Task goal
Please write out every line of the listing without alteration, but omit the images.

Records supplied
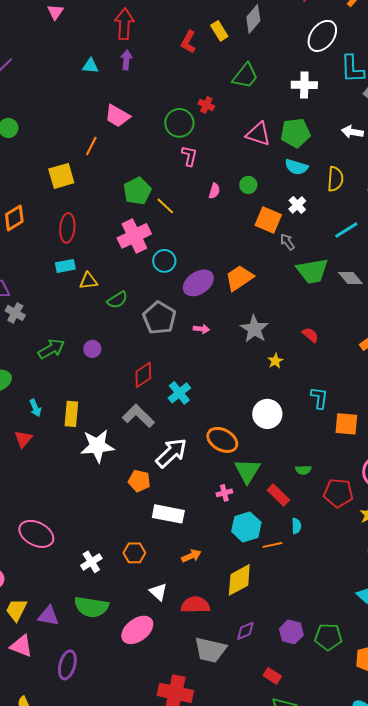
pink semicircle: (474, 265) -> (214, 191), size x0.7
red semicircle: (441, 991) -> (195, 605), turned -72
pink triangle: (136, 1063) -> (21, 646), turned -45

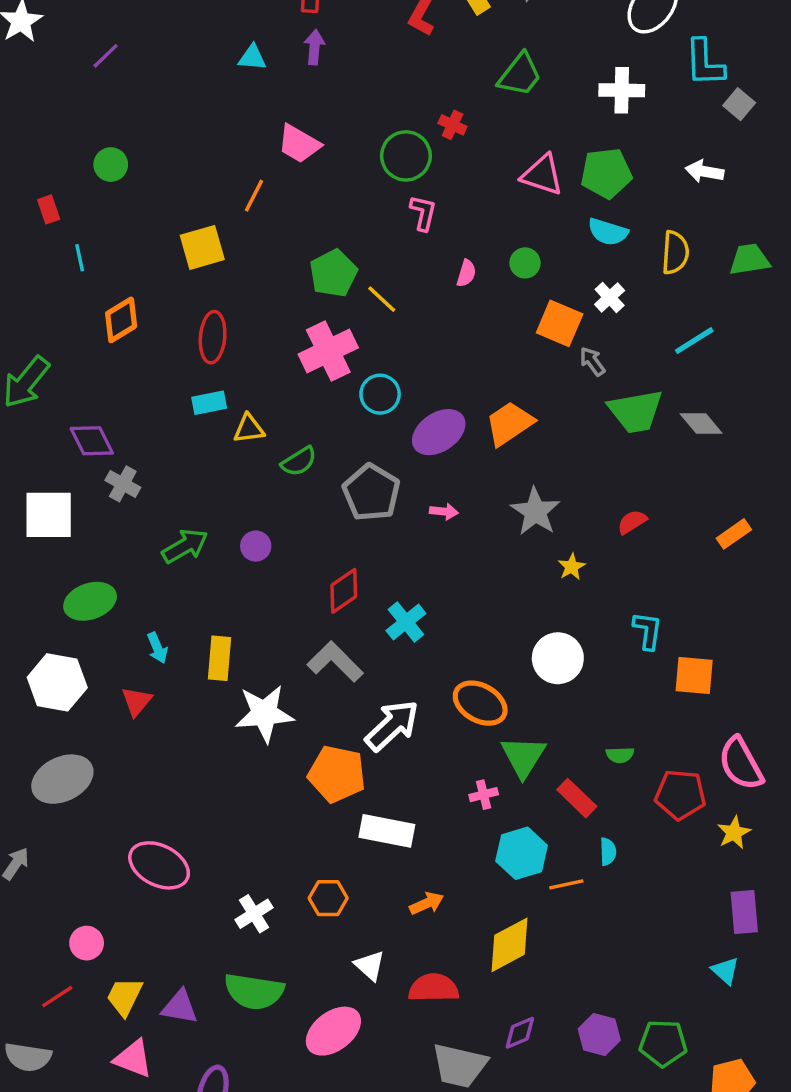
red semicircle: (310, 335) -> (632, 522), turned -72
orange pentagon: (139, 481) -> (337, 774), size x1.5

Expected answer
pink semicircle: (474, 265) -> (214, 191), size x0.7
red semicircle: (441, 991) -> (195, 605), turned -72
pink triangle: (136, 1063) -> (21, 646), turned -45

red semicircle: (310, 335) -> (632, 522), turned -72
orange pentagon: (139, 481) -> (337, 774), size x1.5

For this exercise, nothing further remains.